* TASK BRIEF
Check each line below for the word "minus". How many have it? Answer with the number only.

--- SUPPLIED DATA Enclosed Below ---

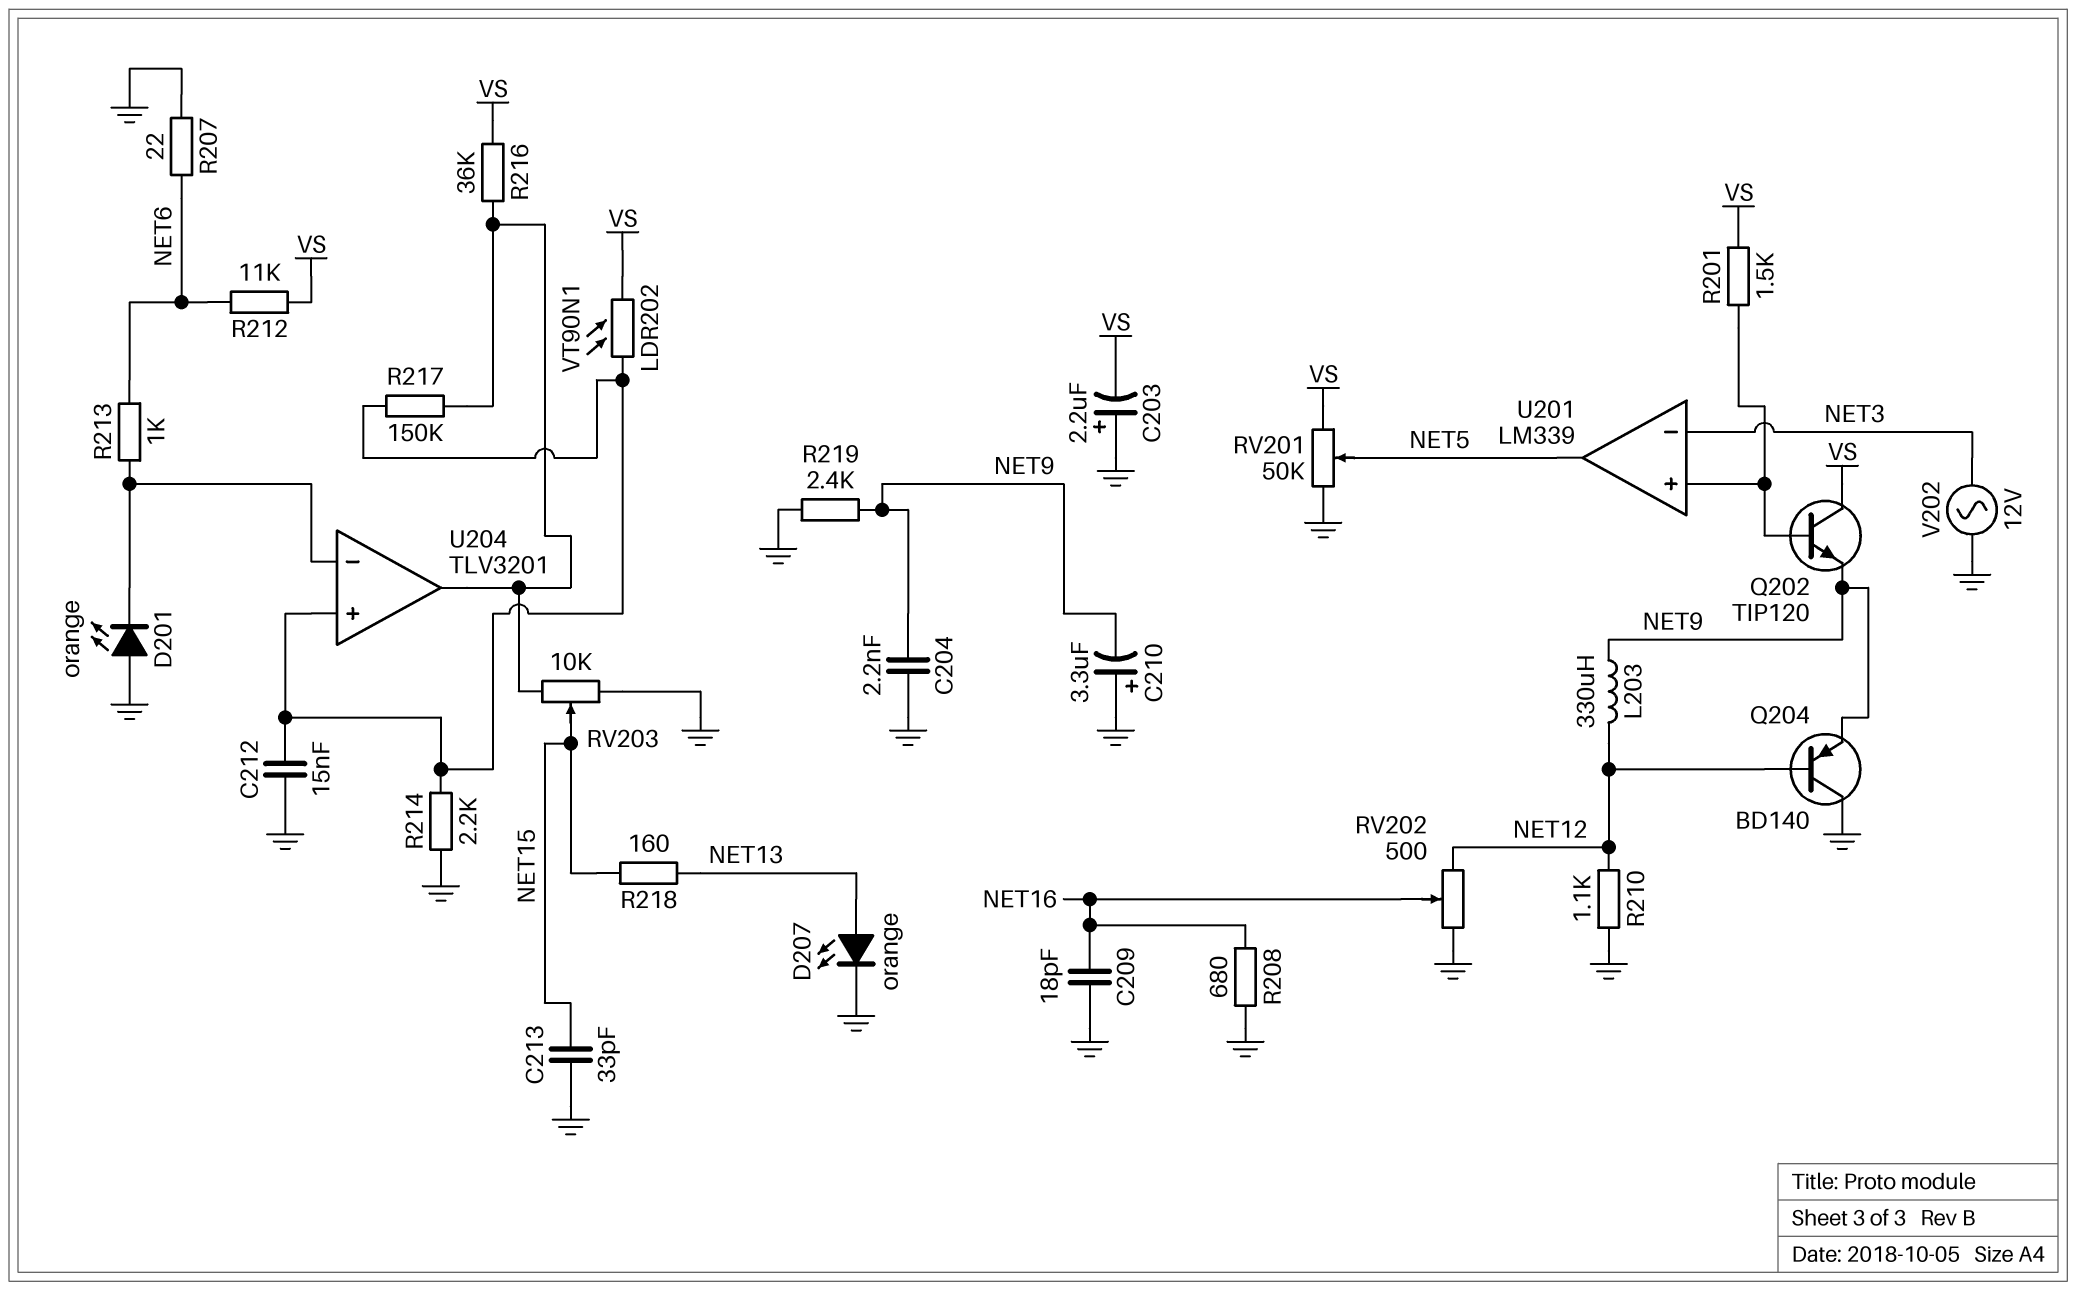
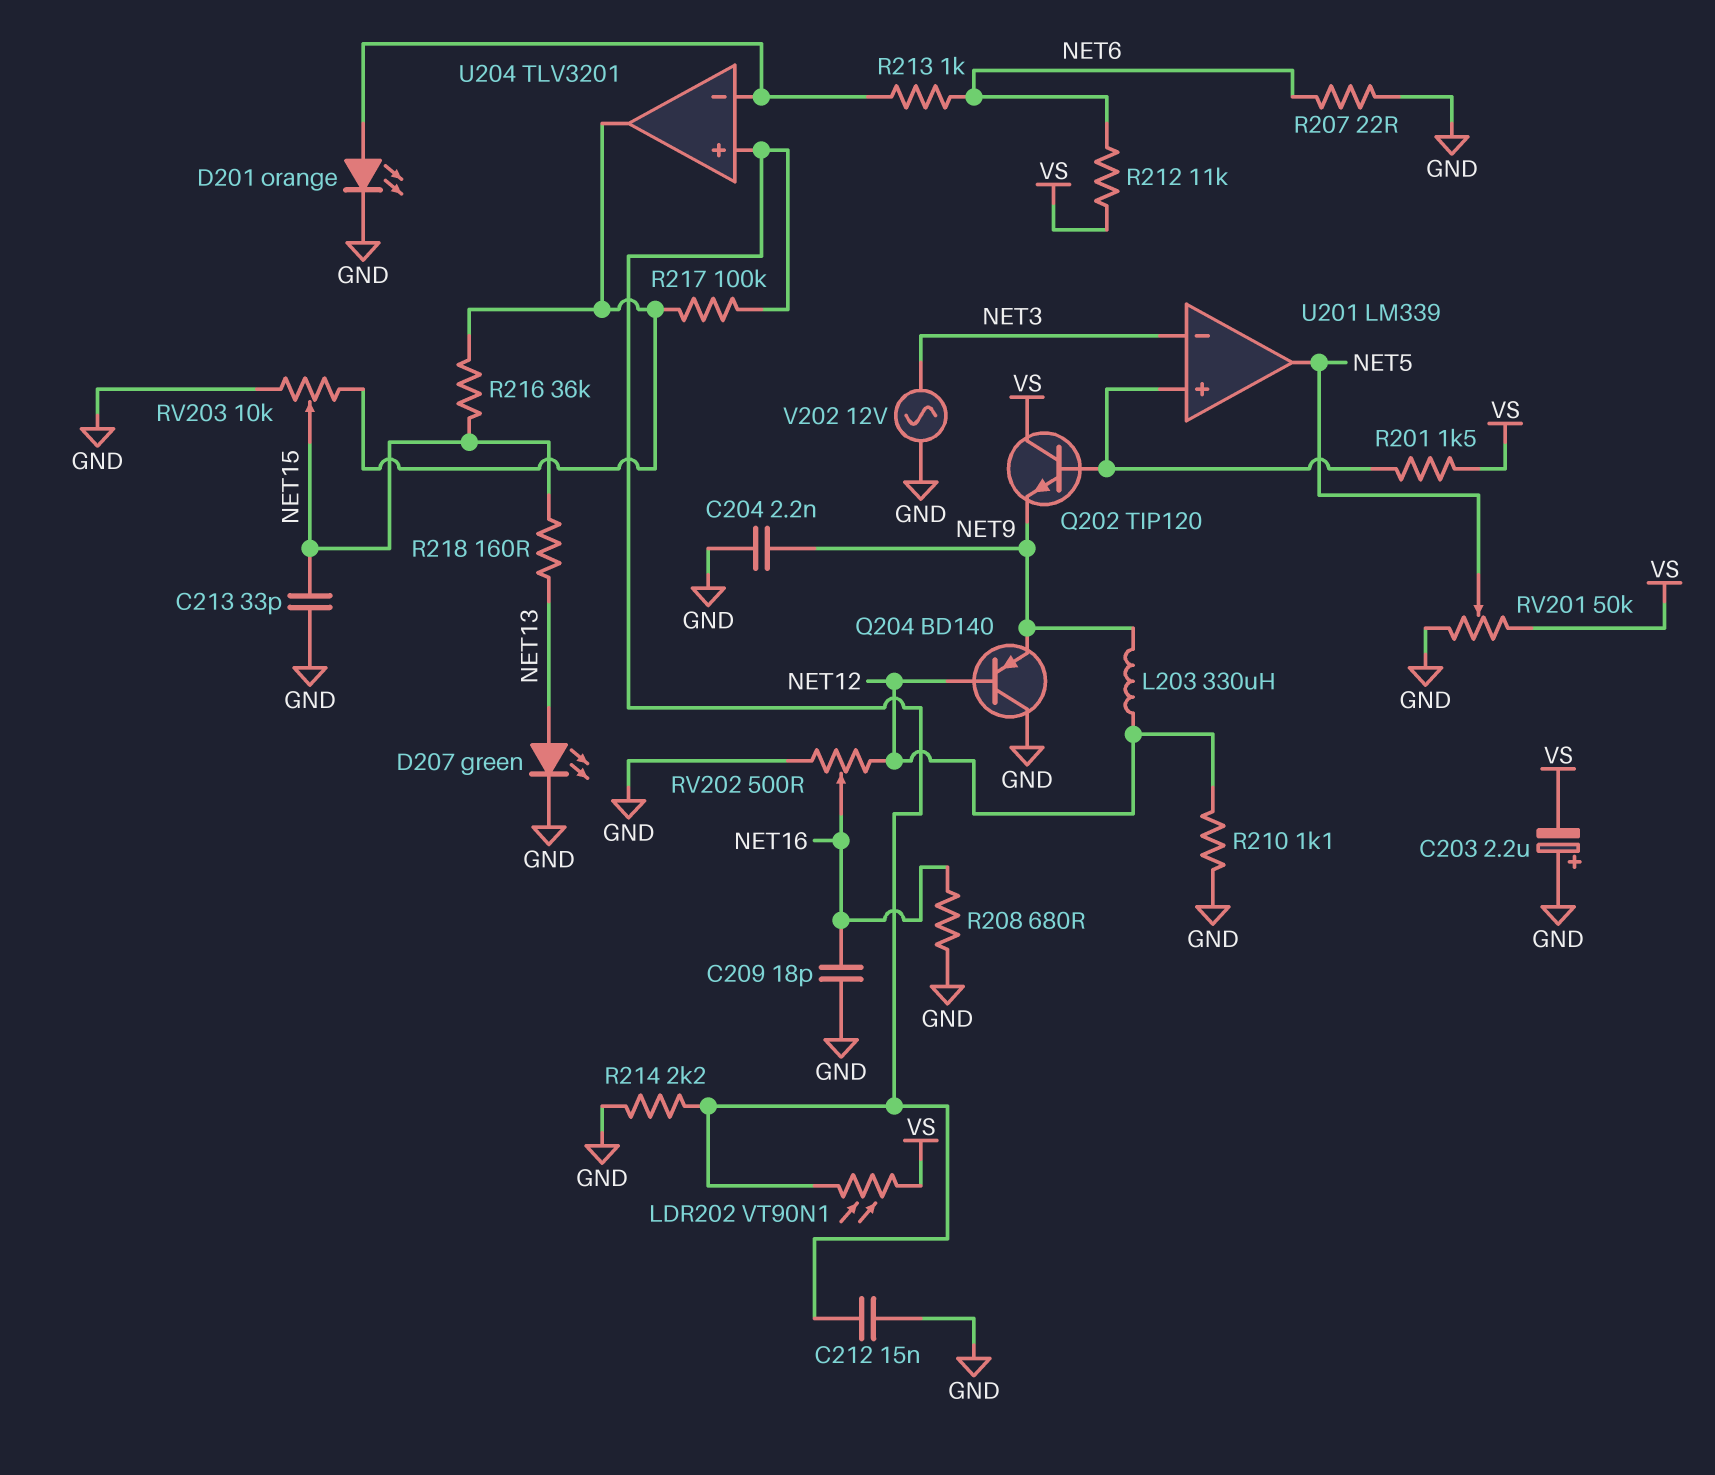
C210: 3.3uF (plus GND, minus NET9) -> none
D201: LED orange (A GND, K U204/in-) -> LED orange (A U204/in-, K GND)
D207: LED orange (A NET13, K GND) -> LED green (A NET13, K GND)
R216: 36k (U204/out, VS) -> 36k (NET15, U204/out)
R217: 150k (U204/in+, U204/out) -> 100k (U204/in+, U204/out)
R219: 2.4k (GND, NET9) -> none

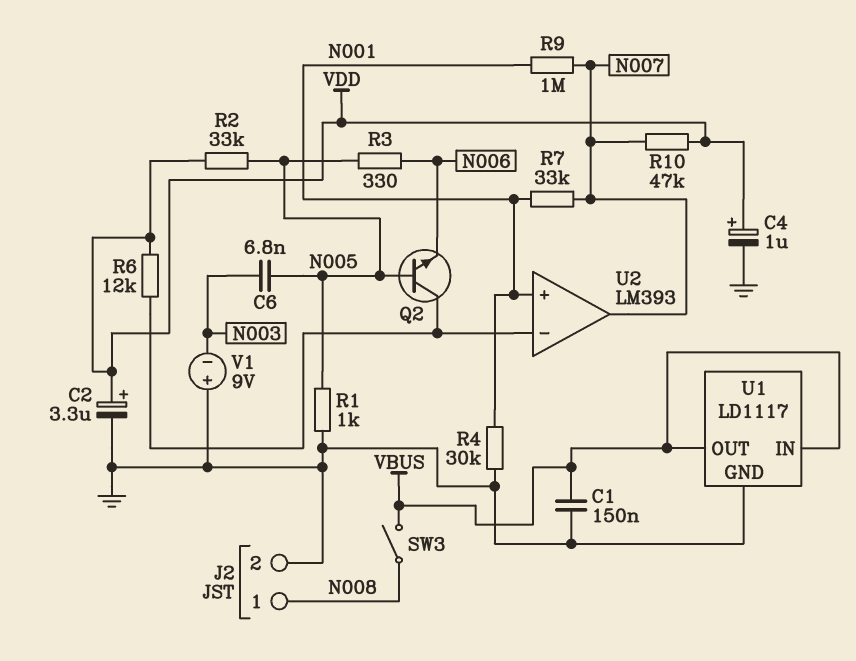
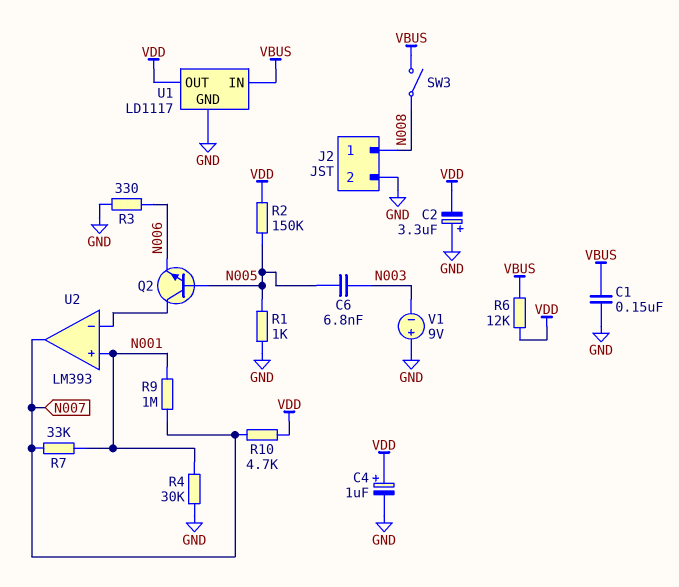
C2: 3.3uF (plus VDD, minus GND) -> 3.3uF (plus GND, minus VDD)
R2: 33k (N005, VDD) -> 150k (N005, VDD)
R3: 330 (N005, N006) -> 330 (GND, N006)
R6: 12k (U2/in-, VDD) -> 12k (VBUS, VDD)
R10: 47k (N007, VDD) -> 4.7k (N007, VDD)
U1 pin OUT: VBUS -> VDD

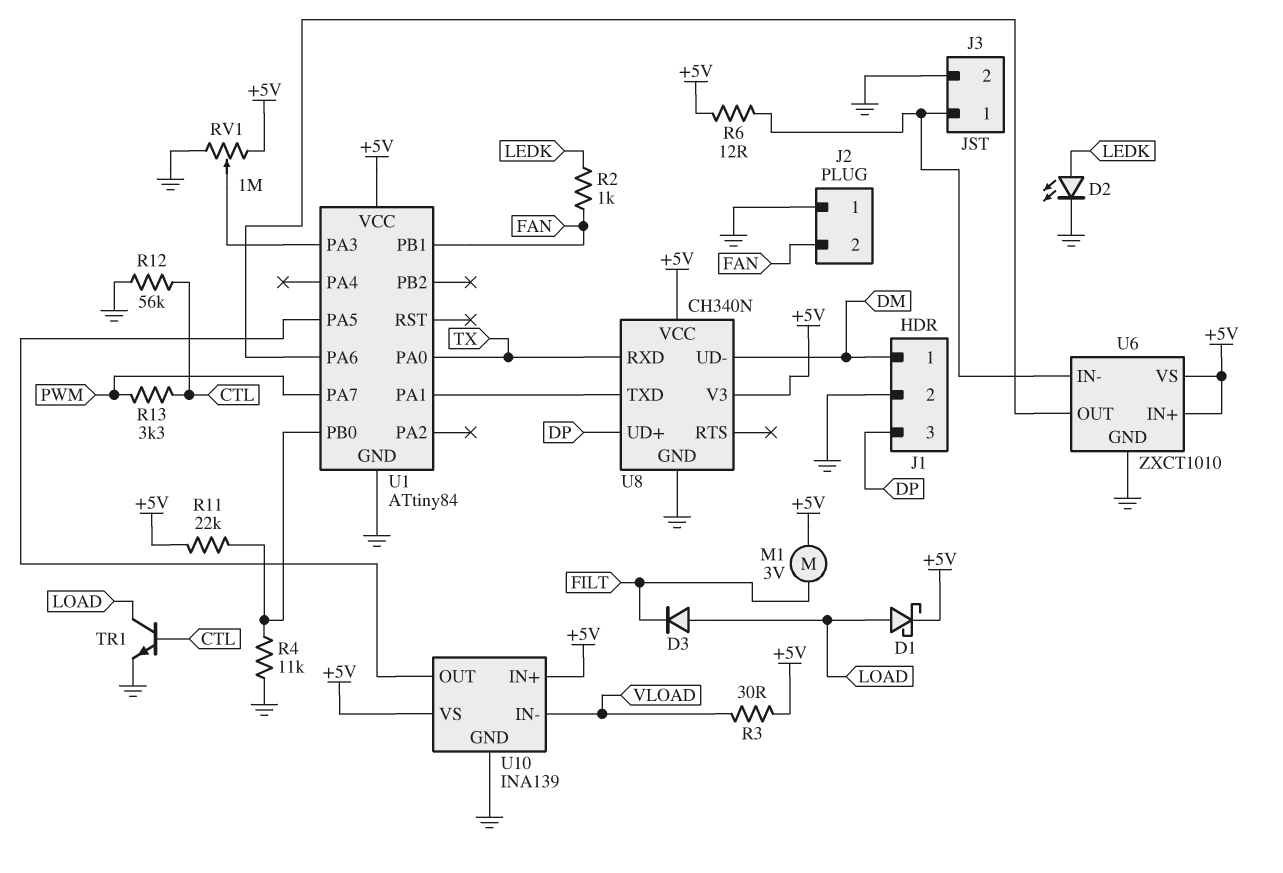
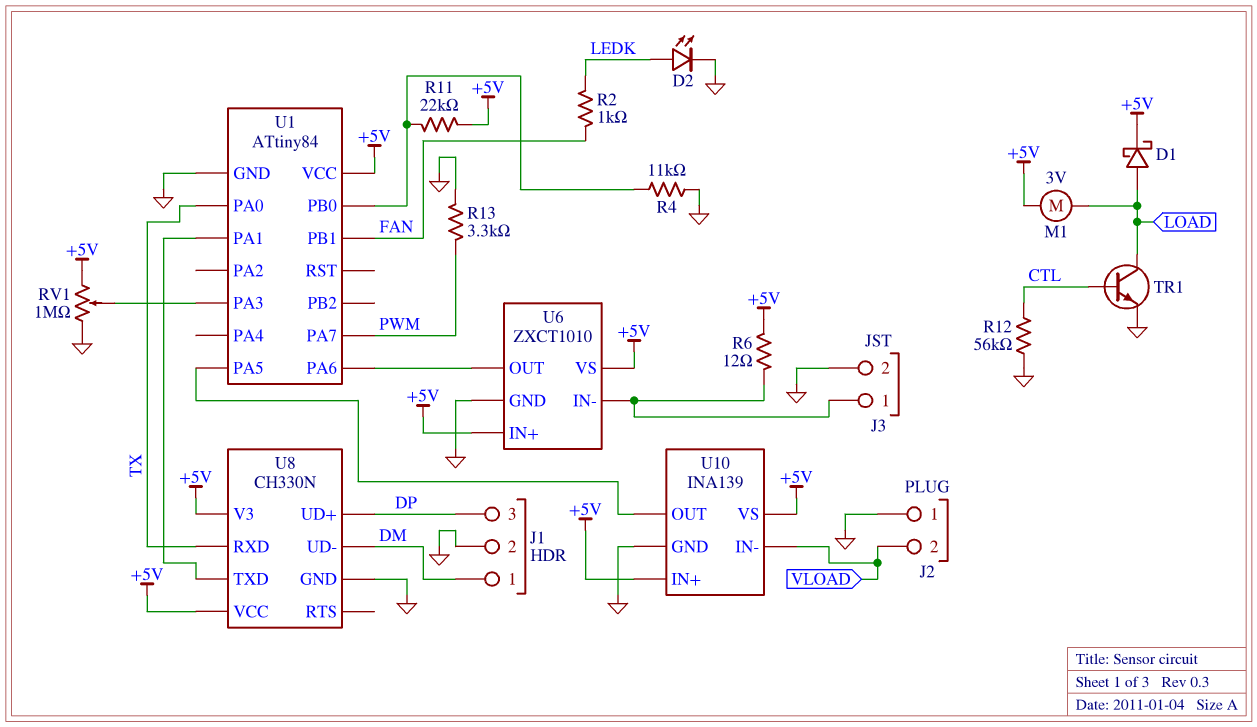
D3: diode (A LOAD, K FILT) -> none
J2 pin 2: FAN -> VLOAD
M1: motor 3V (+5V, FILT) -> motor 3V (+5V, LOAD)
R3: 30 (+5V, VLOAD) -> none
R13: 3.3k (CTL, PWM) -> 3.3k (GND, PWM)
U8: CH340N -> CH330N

--- End of Enclosed SUPPLIED DATA ---

* SOLUTION TO THIS EXERCISE
2